= WHAT YOU WILL DO =
Once the line containing "missing | gélule" is found in the entries below, reproduce it and every line after it, stopping at and including the line containing "de lait (vert)"; reproduce nothing else, and keep each line exact.

= EXTRACTED INFORMATION =
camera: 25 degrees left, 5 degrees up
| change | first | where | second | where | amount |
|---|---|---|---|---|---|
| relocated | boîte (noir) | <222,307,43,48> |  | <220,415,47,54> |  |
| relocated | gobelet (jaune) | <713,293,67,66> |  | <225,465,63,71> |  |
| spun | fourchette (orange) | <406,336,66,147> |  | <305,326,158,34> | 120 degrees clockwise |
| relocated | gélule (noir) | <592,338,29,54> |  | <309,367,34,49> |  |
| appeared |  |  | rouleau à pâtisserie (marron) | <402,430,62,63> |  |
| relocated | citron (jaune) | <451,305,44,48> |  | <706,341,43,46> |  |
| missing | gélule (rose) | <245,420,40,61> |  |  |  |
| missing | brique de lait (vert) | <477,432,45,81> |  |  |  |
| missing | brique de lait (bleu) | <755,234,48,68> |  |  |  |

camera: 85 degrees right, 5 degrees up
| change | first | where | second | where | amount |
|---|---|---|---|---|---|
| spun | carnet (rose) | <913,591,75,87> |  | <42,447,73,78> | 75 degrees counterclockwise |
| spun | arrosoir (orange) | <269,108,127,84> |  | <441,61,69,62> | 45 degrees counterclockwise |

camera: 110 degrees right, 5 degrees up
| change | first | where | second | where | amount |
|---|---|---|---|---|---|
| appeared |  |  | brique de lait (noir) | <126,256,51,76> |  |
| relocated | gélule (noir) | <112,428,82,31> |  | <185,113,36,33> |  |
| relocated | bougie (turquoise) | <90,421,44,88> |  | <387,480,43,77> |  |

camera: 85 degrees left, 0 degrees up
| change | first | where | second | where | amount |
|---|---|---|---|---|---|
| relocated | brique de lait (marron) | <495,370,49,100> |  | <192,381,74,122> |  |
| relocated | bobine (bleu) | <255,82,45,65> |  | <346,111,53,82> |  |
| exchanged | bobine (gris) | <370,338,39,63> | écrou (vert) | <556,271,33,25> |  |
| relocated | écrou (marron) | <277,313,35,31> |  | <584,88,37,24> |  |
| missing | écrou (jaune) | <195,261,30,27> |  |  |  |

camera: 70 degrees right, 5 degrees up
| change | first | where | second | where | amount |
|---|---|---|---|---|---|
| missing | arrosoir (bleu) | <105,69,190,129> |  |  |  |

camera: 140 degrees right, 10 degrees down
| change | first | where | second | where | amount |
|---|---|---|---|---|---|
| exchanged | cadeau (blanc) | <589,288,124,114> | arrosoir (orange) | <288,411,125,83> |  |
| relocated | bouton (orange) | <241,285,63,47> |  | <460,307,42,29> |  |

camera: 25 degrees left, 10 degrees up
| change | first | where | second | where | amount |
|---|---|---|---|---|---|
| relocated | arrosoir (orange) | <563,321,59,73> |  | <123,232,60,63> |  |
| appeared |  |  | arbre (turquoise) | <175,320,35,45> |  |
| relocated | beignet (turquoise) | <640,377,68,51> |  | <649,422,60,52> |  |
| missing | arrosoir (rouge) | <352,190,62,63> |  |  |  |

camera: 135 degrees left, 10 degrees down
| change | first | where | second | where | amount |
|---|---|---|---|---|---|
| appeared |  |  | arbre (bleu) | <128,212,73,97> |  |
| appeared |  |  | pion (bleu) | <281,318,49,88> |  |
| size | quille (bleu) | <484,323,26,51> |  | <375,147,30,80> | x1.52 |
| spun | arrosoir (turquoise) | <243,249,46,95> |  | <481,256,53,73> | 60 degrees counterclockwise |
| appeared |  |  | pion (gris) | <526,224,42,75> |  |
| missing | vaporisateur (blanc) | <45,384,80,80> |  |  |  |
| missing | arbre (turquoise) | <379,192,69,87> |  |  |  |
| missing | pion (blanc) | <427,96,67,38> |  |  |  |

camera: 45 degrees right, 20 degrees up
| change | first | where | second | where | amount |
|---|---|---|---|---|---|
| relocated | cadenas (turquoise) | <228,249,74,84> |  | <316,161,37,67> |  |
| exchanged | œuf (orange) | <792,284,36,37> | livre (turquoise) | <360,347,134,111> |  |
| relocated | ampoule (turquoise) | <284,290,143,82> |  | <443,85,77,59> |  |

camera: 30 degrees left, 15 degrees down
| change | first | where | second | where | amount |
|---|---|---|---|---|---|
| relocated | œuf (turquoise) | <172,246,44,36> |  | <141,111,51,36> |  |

= ANSWER TO THE PROBLEM =
| missing | gélule (rose) | <245,420,40,61> |  |  |  |
| missing | brique de lait (vert) | <477,432,45,81> |  |  |  |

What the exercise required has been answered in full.